* [WORK ORDER]
As you look over the data below, please find each line where the word "tile" appears, then copy it.

(Collected data)
________________________

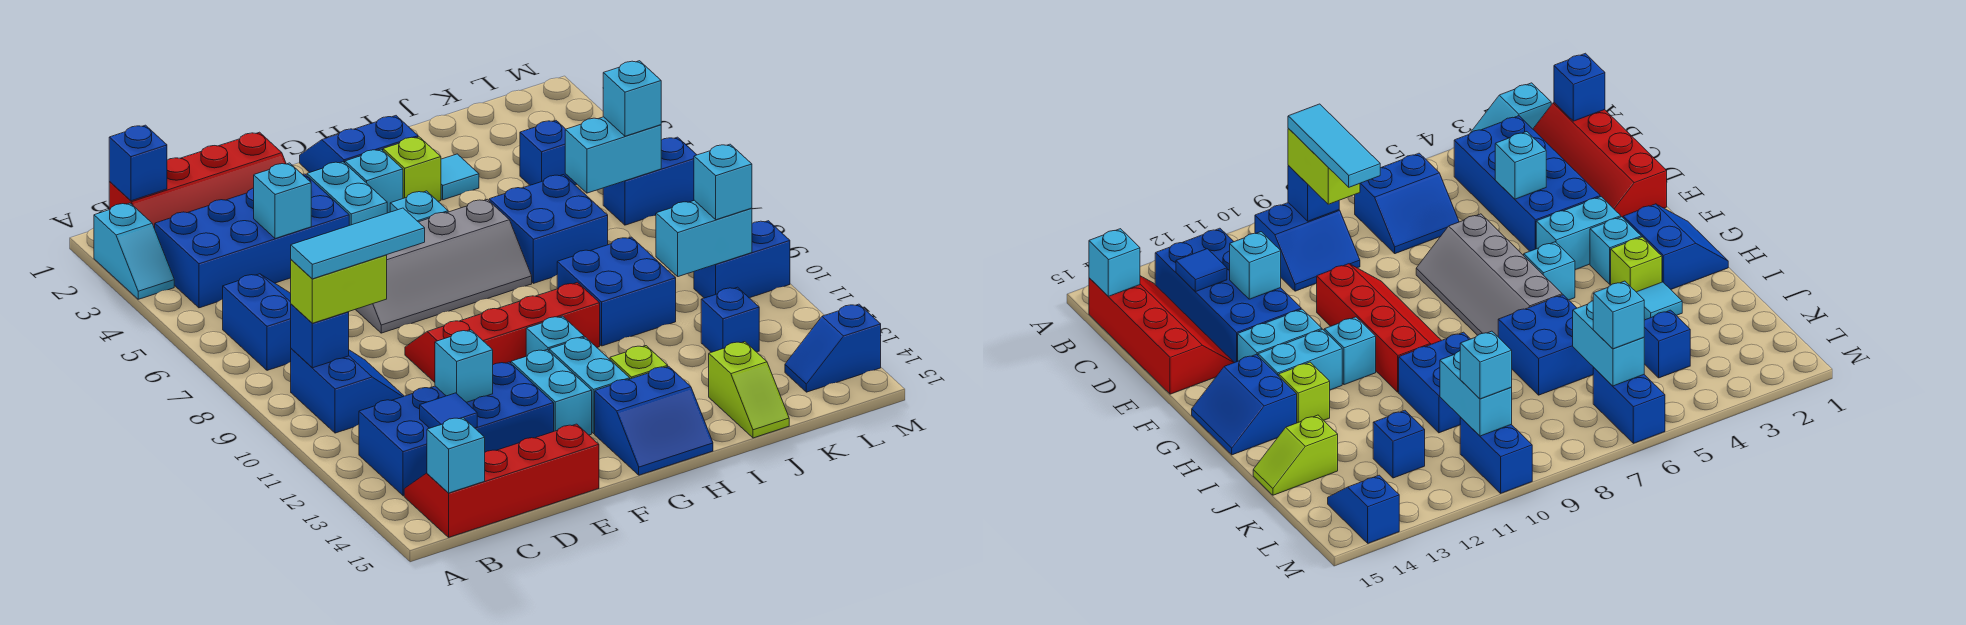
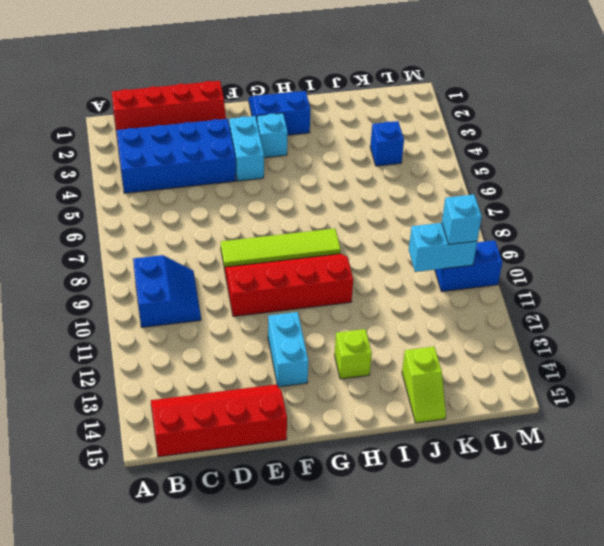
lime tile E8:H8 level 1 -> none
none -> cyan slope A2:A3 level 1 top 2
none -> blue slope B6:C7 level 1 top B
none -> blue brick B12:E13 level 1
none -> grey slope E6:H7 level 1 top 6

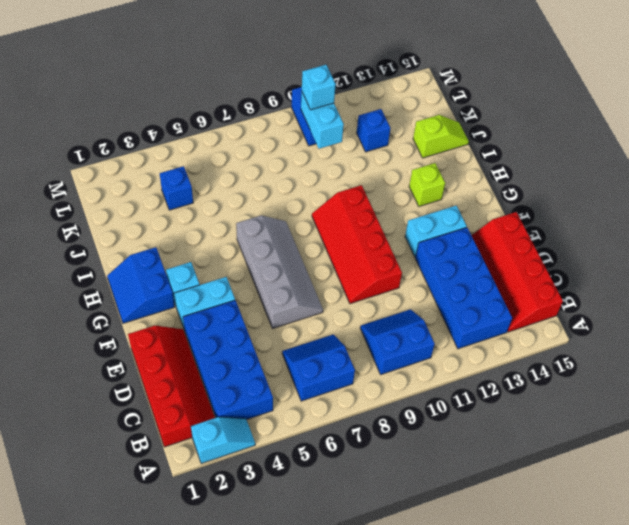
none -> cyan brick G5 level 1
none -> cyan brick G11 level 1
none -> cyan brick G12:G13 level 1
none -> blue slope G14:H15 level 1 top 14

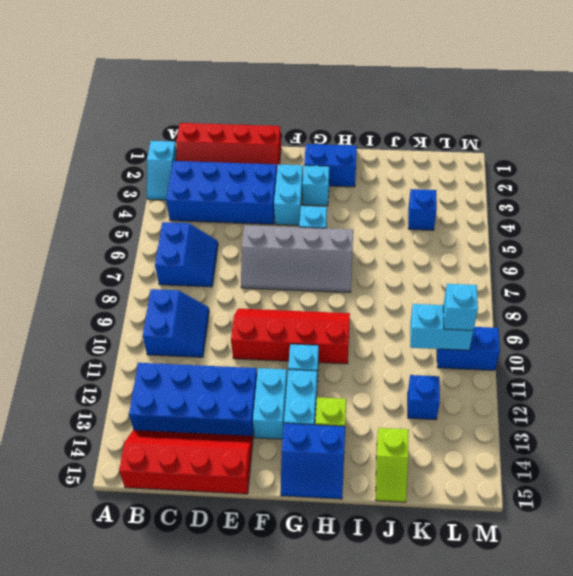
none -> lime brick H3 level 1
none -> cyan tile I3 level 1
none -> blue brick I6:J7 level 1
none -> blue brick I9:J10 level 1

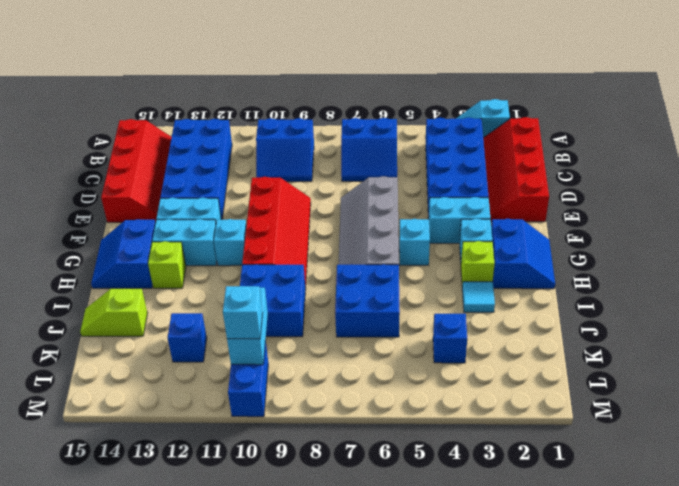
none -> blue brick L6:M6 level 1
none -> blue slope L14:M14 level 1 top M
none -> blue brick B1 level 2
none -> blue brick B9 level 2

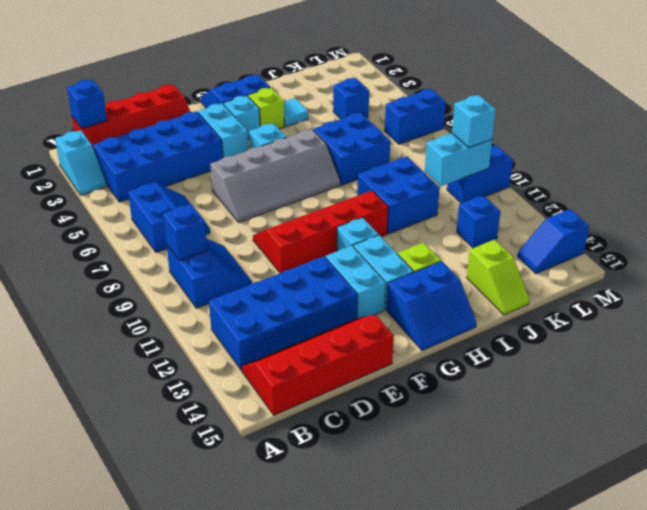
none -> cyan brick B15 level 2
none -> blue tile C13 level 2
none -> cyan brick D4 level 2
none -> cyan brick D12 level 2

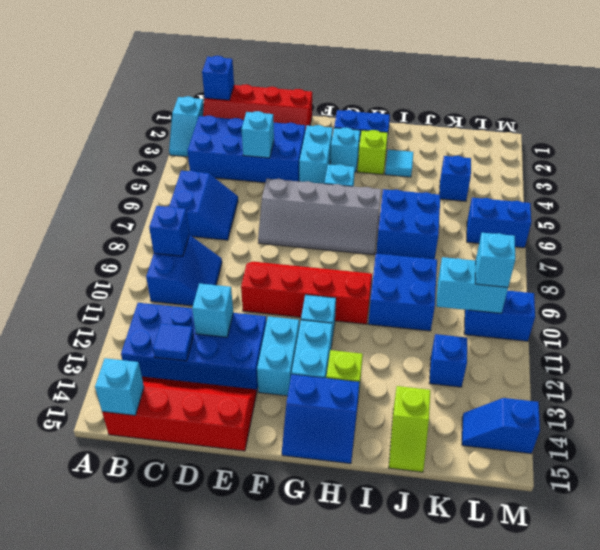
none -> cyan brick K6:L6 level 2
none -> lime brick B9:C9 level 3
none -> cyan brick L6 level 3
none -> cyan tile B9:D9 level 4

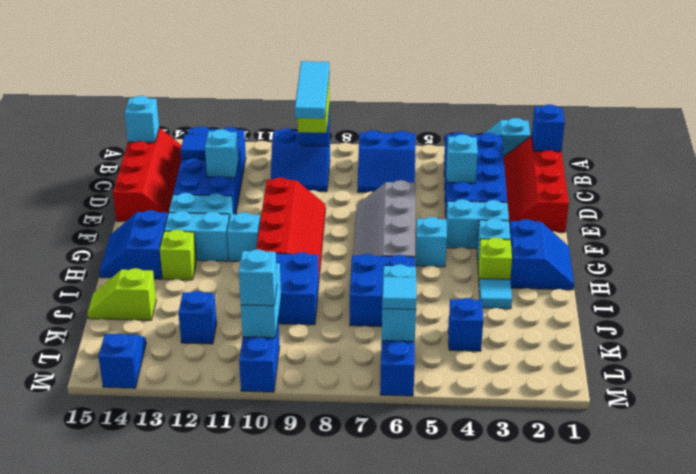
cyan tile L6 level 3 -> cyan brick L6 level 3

________________________

* [FINISHED TASK]
lime tile E8:H8 level 1 -> none
none -> cyan tile I3 level 1
none -> blue tile C13 level 2
none -> cyan tile B9:D9 level 4
cyan tile L6 level 3 -> cyan brick L6 level 3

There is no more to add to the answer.